DATASET EXTRACT
========
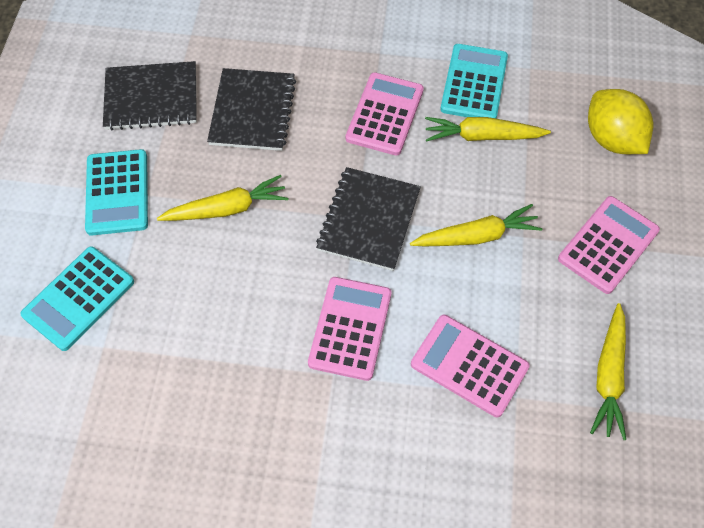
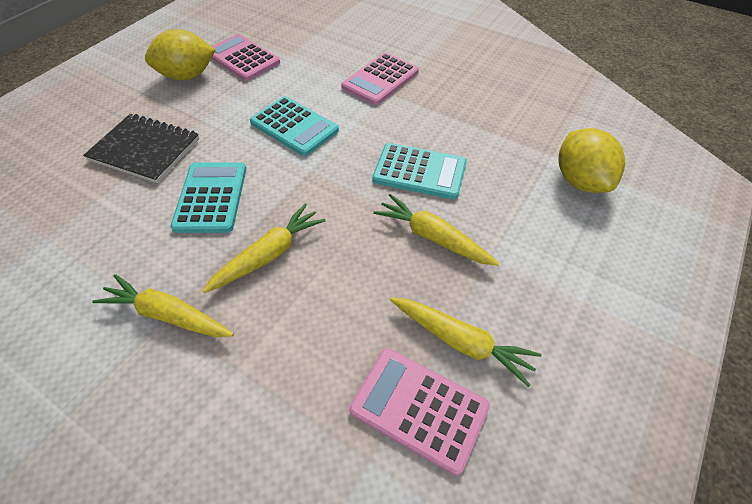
black notebook: 3 -> 1
pink calculator: 4 -> 3
yellow lemon: 1 -> 2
========
What you give back must be the data above, reproduced exactly and free of pictures.

black notebook: 3 -> 1
pink calculator: 4 -> 3
yellow lemon: 1 -> 2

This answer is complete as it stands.